_Exercise instructions_
Restate each line of the listing exactly, without carrying over any pictures.
━━━━━ Information provided ━━━━━
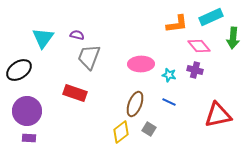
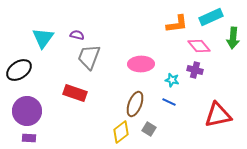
cyan star: moved 3 px right, 5 px down
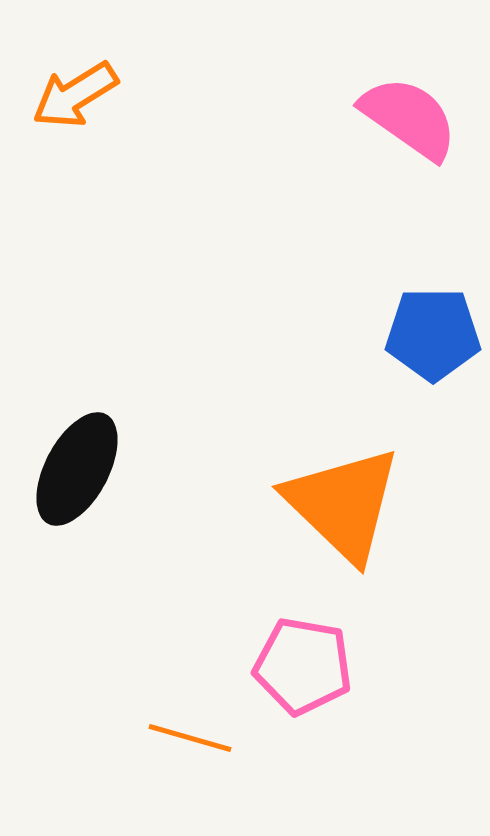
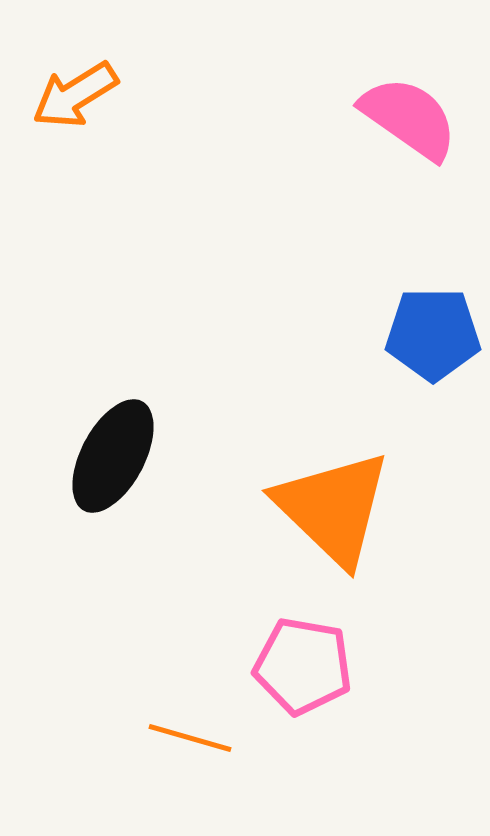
black ellipse: moved 36 px right, 13 px up
orange triangle: moved 10 px left, 4 px down
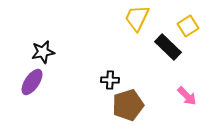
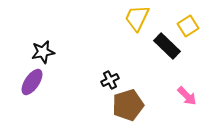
black rectangle: moved 1 px left, 1 px up
black cross: rotated 30 degrees counterclockwise
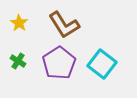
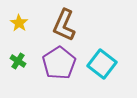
brown L-shape: rotated 56 degrees clockwise
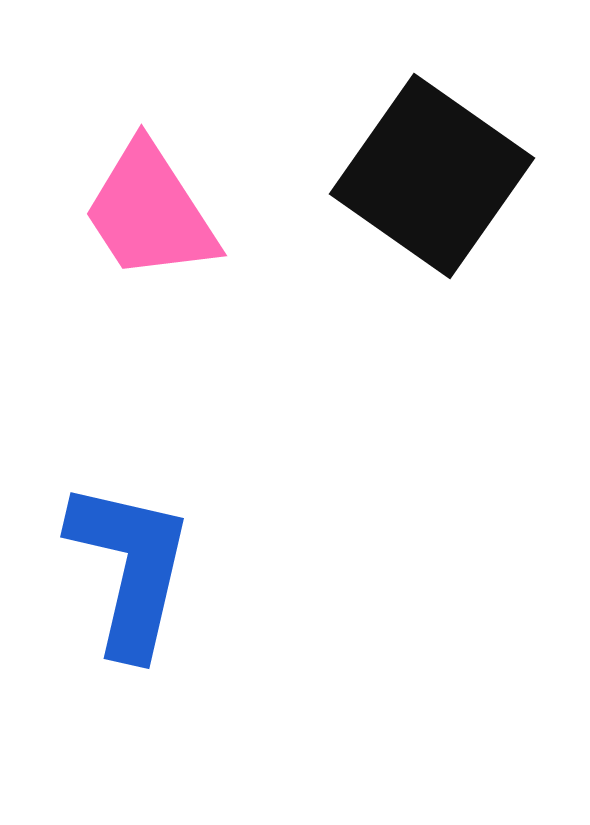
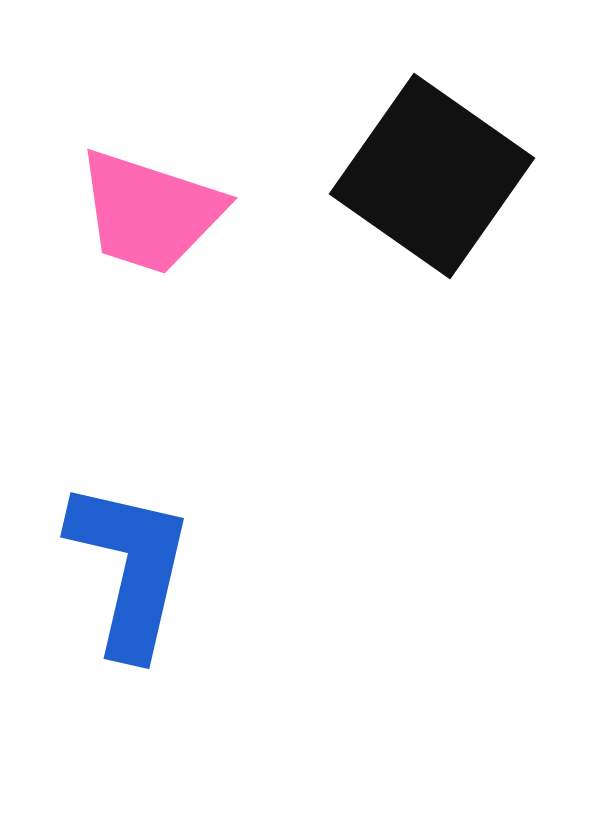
pink trapezoid: rotated 39 degrees counterclockwise
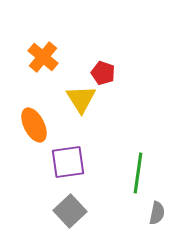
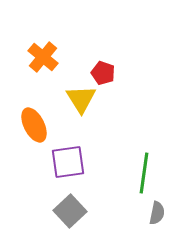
green line: moved 6 px right
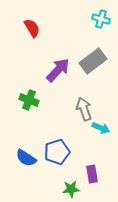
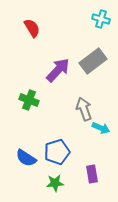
green star: moved 16 px left, 6 px up
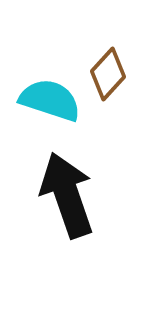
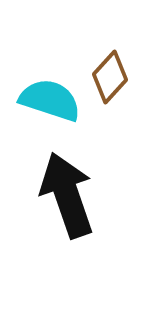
brown diamond: moved 2 px right, 3 px down
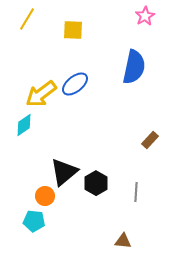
━━━━━
_Response area_
cyan star: moved 3 px right, 5 px down
black ellipse: moved 36 px right, 13 px up
orange triangle: moved 10 px left, 4 px down
black rectangle: moved 1 px left, 1 px up
black cross: rotated 30 degrees counterclockwise
brown L-shape: rotated 56 degrees clockwise
pink trapezoid: rotated 39 degrees counterclockwise
green line: moved 6 px right
green star: moved 16 px left, 6 px up
brown diamond: moved 2 px right, 3 px down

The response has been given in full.